■ Activity: When you reach the line containing "orange cheese: 5 -> 1" in the entries below, start writing out each line exactly, and stop after the line containing "red teapot: 13 -> 11".

Start of Extracted data

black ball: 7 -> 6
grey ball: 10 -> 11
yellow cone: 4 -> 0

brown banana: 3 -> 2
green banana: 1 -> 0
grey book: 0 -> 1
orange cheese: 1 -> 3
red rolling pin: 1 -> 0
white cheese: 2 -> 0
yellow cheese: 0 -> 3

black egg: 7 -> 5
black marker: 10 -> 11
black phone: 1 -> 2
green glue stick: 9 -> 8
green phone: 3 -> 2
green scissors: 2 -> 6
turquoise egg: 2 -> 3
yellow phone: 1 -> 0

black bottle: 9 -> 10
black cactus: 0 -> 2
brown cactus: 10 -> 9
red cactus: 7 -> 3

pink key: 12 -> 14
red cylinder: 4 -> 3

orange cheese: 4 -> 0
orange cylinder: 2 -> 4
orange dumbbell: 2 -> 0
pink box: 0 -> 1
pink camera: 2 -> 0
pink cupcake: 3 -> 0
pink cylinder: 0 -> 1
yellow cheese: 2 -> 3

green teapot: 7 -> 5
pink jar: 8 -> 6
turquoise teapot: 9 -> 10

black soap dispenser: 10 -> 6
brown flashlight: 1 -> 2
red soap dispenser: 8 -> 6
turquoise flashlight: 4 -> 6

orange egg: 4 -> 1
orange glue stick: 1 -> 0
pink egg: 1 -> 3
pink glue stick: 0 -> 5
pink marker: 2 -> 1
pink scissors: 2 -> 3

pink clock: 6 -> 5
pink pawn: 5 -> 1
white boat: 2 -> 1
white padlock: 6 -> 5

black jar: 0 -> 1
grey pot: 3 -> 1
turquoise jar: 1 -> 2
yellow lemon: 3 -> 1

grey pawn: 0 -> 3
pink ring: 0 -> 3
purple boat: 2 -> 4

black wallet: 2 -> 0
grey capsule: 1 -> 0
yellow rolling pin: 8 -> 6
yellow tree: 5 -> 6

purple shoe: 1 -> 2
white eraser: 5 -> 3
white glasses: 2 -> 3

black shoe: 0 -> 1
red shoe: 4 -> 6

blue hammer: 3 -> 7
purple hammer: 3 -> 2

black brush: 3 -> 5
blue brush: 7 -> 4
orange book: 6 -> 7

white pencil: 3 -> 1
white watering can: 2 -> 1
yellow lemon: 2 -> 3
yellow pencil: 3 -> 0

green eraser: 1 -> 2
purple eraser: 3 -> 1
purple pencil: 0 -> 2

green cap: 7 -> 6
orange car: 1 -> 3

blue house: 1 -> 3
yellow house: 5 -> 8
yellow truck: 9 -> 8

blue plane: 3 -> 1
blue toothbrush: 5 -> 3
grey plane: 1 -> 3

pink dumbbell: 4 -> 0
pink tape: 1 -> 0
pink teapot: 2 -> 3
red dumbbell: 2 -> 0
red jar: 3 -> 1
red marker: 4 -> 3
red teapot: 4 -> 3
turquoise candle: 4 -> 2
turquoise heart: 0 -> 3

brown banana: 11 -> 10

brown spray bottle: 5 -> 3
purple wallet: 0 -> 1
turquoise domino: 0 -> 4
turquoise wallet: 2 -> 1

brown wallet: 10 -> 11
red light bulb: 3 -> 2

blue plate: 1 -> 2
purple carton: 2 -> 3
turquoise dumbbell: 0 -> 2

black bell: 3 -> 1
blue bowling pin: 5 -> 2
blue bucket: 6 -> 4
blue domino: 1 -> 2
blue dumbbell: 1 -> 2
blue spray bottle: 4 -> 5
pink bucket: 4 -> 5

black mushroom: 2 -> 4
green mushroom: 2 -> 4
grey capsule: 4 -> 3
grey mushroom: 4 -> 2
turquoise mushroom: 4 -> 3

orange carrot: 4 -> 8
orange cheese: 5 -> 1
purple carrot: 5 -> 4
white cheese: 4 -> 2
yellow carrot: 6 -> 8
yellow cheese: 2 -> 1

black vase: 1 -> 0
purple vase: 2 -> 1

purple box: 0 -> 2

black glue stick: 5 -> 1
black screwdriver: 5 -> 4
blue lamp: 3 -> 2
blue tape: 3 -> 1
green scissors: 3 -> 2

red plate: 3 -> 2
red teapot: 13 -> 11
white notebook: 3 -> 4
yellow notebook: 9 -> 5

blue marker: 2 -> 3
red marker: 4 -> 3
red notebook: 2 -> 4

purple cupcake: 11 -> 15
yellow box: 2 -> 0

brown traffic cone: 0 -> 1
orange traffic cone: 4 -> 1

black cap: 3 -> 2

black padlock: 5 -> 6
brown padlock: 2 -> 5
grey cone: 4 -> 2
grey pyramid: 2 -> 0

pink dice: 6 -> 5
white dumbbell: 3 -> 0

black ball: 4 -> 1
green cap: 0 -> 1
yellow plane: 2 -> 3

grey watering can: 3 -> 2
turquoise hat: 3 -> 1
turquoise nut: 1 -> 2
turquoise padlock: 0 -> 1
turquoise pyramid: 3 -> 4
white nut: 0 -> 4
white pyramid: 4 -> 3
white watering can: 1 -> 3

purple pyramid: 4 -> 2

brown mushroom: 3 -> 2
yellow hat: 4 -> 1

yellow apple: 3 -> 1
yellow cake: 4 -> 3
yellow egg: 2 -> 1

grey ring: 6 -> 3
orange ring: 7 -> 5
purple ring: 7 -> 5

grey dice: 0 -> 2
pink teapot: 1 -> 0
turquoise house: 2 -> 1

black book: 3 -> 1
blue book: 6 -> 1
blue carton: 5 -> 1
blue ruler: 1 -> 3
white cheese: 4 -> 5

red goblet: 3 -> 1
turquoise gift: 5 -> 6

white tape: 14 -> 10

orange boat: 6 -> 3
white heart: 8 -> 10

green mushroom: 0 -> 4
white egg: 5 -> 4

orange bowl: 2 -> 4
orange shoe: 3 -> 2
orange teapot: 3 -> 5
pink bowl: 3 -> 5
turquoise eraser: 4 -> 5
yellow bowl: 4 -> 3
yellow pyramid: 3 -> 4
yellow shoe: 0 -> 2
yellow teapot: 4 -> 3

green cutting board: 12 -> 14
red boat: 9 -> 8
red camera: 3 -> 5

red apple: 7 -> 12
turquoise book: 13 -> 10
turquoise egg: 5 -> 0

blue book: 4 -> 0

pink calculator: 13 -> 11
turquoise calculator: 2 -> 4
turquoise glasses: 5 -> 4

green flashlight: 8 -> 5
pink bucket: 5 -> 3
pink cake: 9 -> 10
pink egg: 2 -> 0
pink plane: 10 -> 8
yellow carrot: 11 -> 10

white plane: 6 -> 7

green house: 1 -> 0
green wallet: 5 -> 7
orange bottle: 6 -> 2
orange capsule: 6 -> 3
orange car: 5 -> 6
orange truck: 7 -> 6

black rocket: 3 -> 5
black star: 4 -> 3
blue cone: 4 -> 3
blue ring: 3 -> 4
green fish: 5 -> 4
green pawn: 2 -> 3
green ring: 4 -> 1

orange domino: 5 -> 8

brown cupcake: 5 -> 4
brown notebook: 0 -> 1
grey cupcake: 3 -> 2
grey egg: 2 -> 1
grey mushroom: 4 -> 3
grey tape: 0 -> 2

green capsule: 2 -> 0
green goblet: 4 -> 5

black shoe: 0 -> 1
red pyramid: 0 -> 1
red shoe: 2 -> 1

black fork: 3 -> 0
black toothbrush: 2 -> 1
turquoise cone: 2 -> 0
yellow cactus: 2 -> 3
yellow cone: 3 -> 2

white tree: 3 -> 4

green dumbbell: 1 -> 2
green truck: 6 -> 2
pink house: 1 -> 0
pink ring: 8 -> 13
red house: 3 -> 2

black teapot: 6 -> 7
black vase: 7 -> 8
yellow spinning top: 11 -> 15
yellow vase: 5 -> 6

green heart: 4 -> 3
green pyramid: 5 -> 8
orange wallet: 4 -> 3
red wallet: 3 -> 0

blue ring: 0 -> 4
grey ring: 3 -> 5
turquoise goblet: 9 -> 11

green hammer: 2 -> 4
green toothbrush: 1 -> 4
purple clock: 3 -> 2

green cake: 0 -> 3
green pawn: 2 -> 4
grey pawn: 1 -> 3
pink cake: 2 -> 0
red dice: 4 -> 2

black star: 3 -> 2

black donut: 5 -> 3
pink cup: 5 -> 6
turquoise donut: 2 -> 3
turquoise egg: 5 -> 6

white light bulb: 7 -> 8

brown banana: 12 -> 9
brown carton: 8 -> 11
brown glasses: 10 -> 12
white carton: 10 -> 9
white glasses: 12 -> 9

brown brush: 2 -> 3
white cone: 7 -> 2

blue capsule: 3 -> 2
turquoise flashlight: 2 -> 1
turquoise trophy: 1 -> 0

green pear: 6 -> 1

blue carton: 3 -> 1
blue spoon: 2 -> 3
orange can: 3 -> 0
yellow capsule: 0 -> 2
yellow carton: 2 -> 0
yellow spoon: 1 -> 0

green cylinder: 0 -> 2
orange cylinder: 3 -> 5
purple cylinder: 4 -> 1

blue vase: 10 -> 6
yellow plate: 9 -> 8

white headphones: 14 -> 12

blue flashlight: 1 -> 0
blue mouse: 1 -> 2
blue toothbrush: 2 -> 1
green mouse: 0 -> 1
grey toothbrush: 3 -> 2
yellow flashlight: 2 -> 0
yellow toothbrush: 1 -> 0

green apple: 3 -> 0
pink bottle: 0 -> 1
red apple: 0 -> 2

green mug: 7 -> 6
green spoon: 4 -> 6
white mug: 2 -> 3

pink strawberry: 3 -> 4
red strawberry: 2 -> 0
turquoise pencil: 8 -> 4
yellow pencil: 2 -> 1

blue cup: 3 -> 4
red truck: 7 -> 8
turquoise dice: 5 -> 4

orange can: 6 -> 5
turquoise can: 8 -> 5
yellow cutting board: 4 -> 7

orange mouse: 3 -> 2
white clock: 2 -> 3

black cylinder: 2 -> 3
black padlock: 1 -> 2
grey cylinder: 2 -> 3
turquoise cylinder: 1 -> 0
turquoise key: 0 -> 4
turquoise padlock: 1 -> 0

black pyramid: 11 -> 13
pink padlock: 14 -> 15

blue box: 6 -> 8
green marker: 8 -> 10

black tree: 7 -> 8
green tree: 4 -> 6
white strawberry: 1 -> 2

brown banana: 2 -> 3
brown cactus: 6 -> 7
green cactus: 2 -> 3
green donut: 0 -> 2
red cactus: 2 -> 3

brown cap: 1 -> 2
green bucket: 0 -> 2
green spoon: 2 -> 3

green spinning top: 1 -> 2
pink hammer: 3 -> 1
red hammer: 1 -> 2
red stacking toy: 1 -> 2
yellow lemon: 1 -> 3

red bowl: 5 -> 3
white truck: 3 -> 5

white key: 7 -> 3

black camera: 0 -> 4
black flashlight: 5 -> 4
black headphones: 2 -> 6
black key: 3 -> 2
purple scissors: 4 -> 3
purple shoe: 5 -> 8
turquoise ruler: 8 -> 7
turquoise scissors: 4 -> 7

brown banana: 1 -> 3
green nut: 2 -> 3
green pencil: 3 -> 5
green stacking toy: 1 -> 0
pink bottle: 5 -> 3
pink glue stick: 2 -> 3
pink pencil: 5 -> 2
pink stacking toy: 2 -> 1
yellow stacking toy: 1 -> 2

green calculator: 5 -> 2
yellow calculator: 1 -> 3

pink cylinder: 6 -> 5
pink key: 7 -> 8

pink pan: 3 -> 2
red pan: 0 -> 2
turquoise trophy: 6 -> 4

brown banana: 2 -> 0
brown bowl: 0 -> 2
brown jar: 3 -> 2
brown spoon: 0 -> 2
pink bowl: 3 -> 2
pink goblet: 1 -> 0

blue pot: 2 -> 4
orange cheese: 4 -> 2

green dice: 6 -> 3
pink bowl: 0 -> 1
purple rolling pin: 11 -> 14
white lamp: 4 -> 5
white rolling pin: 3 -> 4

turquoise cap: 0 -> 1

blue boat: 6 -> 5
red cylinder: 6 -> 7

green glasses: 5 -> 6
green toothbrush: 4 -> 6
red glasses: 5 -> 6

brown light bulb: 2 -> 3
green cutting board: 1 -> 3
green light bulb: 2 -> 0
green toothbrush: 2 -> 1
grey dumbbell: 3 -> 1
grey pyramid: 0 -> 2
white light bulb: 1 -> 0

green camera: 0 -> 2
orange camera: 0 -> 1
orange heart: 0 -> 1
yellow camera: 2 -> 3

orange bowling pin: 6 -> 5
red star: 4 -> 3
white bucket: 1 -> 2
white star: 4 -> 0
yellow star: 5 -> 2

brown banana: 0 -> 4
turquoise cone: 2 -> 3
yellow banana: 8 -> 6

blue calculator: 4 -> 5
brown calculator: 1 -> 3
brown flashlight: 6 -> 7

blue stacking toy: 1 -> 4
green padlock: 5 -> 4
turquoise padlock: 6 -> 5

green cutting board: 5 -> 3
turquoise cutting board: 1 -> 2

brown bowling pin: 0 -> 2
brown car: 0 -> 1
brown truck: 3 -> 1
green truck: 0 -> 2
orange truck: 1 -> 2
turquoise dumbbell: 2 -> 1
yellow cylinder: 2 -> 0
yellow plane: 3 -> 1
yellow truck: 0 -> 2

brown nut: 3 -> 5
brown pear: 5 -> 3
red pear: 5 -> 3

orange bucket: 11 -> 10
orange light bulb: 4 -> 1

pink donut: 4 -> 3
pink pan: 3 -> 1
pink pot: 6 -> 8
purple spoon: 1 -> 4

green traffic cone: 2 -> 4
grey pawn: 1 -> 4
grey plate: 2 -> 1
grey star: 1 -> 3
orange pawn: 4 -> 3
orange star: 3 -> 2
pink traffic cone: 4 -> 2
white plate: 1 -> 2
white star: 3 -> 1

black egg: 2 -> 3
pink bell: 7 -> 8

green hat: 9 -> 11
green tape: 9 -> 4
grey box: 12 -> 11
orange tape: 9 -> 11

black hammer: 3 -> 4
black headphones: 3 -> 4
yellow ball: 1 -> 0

End of Extracted data

■ Written solution:
orange cheese: 5 -> 1
purple carrot: 5 -> 4
white cheese: 4 -> 2
yellow carrot: 6 -> 8
yellow cheese: 2 -> 1

black vase: 1 -> 0
purple vase: 2 -> 1

purple box: 0 -> 2

black glue stick: 5 -> 1
black screwdriver: 5 -> 4
blue lamp: 3 -> 2
blue tape: 3 -> 1
green scissors: 3 -> 2

red plate: 3 -> 2
red teapot: 13 -> 11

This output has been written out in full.